- TASK REQUIREMENTS:
Only the lines holding the word "moved" are wanted; copy each of them from the listing.

- RECORDED DATA:
------------------------------------------------------------------------

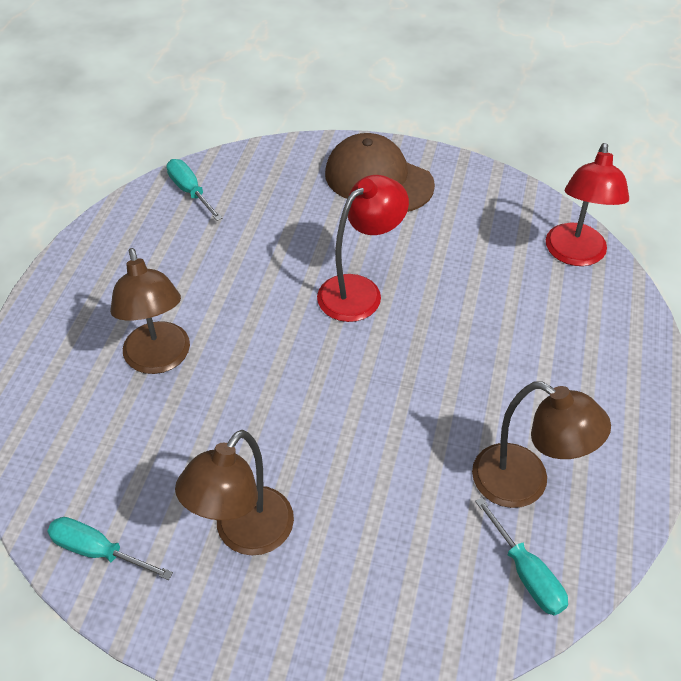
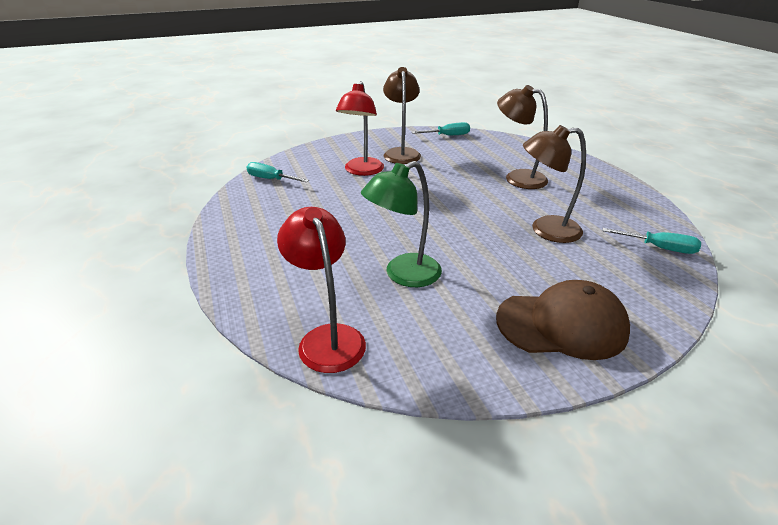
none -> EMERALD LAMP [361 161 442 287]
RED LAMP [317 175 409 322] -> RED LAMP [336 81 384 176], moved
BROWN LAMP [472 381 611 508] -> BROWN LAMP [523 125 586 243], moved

------------------------------------------------------------------------

- EXERCISE OUTPUT:
RED LAMP [317 175 409 322] -> RED LAMP [336 81 384 176], moved
BROWN LAMP [472 381 611 508] -> BROWN LAMP [523 125 586 243], moved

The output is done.